╭─ Data shown

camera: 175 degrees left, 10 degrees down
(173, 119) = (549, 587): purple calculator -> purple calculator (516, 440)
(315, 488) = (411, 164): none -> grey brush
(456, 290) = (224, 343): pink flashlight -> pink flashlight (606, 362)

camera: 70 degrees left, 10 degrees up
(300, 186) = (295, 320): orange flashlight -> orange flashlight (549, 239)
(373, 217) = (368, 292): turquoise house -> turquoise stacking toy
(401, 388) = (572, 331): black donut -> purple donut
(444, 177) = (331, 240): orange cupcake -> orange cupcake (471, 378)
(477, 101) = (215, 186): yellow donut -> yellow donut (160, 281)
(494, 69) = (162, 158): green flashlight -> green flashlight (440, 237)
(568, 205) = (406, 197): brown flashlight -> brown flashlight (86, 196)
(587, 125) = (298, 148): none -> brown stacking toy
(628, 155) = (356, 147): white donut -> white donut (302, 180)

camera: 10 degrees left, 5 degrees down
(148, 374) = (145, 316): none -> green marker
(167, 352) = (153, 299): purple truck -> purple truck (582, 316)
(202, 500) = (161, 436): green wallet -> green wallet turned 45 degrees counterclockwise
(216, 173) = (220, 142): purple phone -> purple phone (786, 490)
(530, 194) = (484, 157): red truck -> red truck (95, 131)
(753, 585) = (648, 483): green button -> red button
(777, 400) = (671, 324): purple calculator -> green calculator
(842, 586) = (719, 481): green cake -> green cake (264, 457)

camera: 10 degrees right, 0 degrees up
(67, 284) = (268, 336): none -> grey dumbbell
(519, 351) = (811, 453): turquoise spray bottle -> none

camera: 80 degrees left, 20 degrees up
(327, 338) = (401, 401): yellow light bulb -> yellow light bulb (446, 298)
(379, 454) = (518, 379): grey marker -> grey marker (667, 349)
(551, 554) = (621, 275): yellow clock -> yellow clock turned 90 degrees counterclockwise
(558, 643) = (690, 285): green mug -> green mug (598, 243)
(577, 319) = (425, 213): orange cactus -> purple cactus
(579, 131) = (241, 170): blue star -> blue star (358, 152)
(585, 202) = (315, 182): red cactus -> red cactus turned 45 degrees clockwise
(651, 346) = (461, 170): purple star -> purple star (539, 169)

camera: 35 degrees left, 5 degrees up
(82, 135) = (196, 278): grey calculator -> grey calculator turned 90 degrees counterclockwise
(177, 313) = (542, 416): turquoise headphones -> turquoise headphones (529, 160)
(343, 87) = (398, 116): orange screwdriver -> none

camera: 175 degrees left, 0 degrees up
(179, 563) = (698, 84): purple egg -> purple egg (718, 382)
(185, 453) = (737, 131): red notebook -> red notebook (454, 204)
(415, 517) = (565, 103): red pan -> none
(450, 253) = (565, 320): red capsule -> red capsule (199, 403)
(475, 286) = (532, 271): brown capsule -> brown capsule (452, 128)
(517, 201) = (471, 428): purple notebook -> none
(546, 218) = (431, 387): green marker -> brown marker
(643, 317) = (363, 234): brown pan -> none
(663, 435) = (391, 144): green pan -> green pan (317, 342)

╰─

→ **What you are asked to do**
Copy each line of the data that includes the word "cactus".

→ **Solution**
(577, 319) = (425, 213): orange cactus -> purple cactus
(585, 202) = (315, 182): red cactus -> red cactus turned 45 degrees clockwise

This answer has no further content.